The listing below should be written out word for word, with its pictures removed.

* **Available data**:
##############################
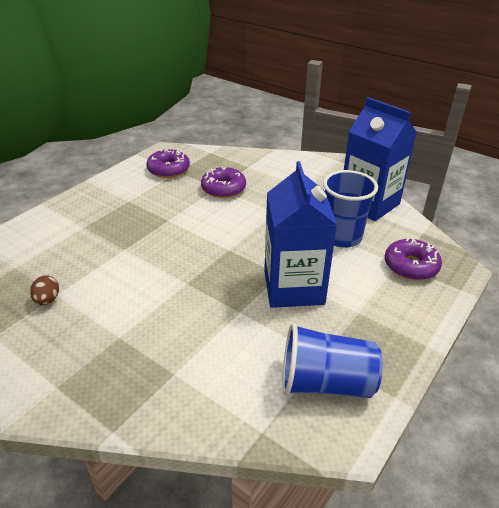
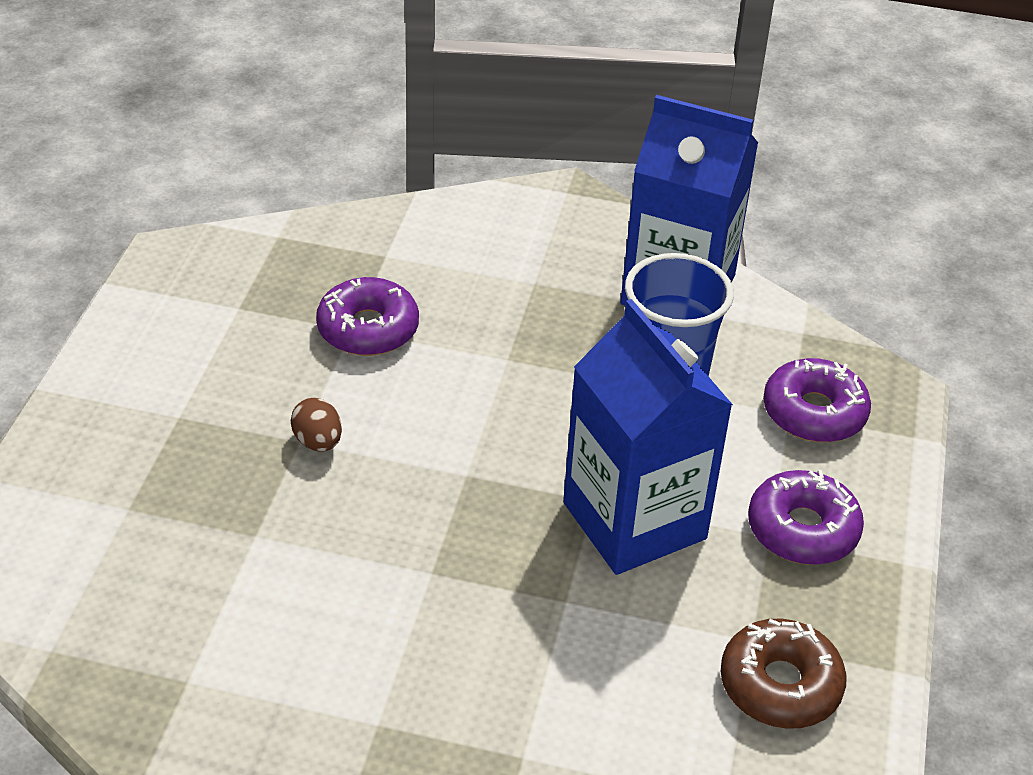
camera: 25 degrees left, 5 degrees up
(47, 300) = (180, 697): brown egg -> brown egg (318, 442)
(168, 169) = (214, 308): purple donut -> purple donut (802, 529)
(325, 383) = (780, 685): blue cup -> brown donut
##############################
* **Output for this exercise**:
camera: 25 degrees left, 5 degrees up
(47, 300) = (180, 697): brown egg -> brown egg (318, 442)
(168, 169) = (214, 308): purple donut -> purple donut (802, 529)
(325, 383) = (780, 685): blue cup -> brown donut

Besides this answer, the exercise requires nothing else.